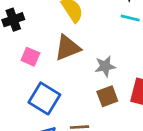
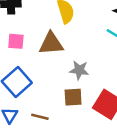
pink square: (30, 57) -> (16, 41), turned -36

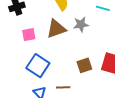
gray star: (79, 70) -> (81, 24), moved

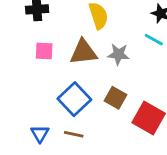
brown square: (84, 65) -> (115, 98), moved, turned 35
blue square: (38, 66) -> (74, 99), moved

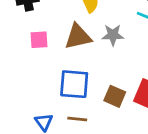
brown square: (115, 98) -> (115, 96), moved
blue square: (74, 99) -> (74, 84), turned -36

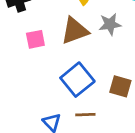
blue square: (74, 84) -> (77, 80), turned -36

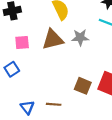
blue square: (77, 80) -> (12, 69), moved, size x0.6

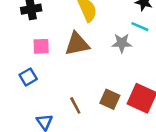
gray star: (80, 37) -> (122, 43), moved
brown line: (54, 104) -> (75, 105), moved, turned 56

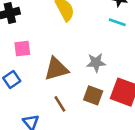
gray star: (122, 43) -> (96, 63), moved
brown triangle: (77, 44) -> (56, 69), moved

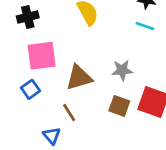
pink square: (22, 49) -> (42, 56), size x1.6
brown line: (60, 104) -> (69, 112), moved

____

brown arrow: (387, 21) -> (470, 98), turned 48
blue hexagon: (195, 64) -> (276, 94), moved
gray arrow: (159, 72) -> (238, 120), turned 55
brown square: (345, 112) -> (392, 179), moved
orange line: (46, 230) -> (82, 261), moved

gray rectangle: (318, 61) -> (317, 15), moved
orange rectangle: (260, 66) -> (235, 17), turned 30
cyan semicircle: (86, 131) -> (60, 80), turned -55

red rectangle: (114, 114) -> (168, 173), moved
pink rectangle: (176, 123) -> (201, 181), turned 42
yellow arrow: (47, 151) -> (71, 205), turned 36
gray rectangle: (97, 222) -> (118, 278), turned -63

____

Description of the task ->
What is needed is an exact copy of the lines above, from the one containing "yellow arrow: (47, 151)" through the one containing "gray rectangle: (97, 222)", with nothing added.

Response ->
yellow arrow: (47, 151) -> (71, 205), turned 36
gray rectangle: (97, 222) -> (118, 278), turned -63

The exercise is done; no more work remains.